Data to use:
══════

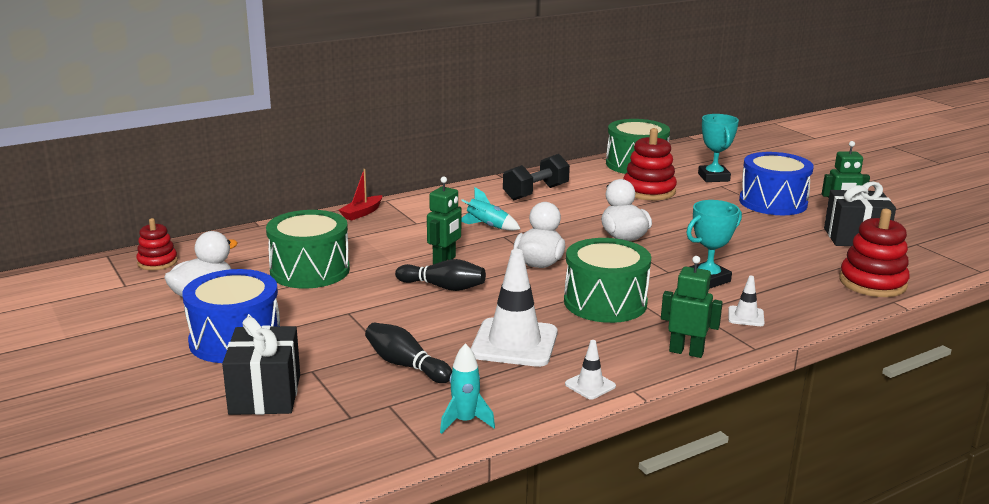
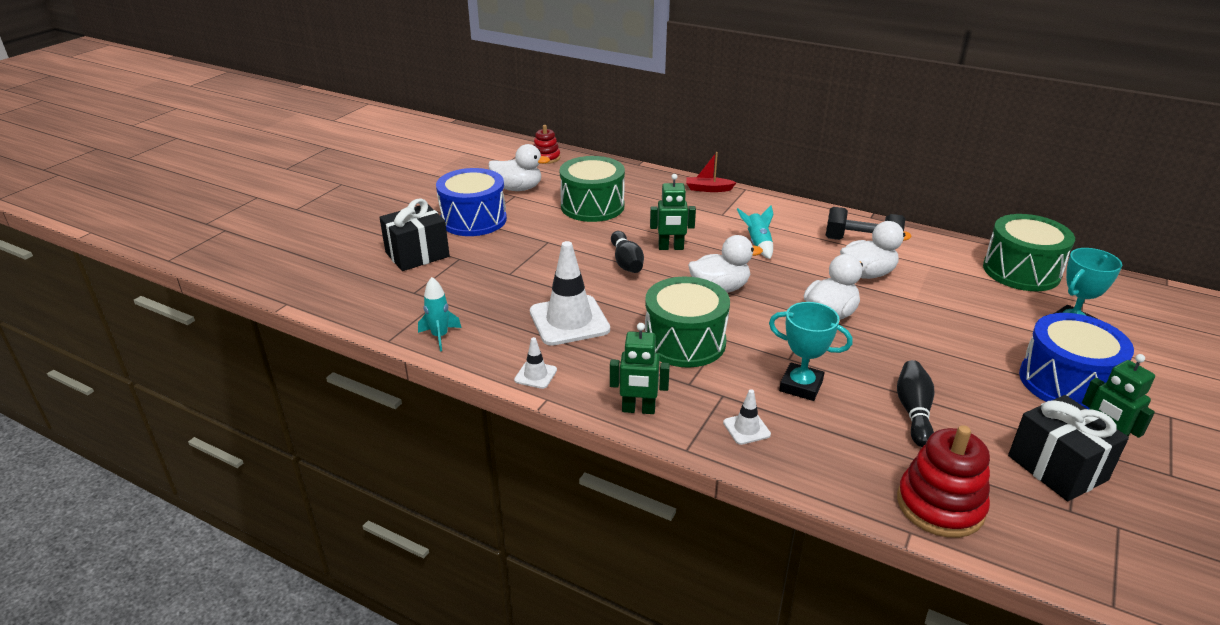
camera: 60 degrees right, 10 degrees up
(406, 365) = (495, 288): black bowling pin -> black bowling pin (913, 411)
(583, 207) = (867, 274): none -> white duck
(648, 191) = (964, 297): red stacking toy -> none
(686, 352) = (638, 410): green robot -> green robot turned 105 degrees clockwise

══════

Problem statement: The required answer is each line of the entries containing the string "degrees".

Written reply:
camera: 60 degrees right, 10 degrees up
(686, 352) = (638, 410): green robot -> green robot turned 105 degrees clockwise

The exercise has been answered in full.